§ **PROBLEM TO WORK ON**:
From the data below, pull out every line that contains the string "kern" and copy each one unchanged.

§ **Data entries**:

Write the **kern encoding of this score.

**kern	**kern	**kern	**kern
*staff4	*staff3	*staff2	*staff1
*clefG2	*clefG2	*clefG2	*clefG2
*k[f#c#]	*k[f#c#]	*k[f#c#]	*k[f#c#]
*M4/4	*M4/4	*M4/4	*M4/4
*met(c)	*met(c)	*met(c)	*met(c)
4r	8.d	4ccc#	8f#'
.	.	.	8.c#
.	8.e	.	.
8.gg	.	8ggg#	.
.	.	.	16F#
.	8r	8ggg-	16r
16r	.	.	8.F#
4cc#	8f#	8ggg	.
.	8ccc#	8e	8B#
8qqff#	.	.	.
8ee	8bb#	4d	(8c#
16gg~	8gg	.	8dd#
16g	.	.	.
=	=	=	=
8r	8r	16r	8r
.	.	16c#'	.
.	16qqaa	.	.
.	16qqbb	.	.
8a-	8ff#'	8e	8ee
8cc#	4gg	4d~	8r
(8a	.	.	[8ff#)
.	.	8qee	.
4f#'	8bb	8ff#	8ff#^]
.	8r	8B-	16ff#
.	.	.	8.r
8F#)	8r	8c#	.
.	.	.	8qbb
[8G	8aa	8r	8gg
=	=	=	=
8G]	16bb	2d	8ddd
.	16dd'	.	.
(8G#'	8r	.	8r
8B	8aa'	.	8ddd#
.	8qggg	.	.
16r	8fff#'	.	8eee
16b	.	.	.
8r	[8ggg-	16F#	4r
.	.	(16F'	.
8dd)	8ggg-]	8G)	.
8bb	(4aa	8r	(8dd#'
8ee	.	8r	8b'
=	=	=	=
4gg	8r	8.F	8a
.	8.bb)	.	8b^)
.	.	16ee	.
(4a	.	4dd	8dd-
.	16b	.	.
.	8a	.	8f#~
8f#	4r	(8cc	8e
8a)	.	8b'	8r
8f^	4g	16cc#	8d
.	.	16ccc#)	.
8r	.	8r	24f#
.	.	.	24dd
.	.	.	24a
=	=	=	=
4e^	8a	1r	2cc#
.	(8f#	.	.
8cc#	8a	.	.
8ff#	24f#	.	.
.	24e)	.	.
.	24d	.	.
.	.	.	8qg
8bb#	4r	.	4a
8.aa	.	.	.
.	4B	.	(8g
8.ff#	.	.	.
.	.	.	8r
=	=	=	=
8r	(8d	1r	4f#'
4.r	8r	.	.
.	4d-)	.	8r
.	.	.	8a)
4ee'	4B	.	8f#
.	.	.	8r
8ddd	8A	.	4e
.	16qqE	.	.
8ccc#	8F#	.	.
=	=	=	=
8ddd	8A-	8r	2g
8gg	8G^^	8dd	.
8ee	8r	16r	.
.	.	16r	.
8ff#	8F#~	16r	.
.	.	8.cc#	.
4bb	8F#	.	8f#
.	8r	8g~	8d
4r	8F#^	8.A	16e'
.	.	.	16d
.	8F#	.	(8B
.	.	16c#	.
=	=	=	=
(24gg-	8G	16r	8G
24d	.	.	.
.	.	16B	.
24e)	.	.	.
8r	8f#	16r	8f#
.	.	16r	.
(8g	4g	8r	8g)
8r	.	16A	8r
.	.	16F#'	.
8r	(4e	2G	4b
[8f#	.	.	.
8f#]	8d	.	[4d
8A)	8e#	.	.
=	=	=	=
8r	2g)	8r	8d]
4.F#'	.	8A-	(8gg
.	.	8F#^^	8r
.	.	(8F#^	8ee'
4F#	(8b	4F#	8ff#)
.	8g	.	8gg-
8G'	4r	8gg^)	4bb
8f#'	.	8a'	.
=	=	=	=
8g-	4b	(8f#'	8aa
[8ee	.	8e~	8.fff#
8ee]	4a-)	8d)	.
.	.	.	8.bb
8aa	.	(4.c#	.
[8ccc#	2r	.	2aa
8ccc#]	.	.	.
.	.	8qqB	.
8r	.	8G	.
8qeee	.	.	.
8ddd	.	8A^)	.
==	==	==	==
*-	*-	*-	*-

§ **CORRECT RESPONSE**:
Write the **kern encoding of this score.
**kern	**kern	**kern	**kern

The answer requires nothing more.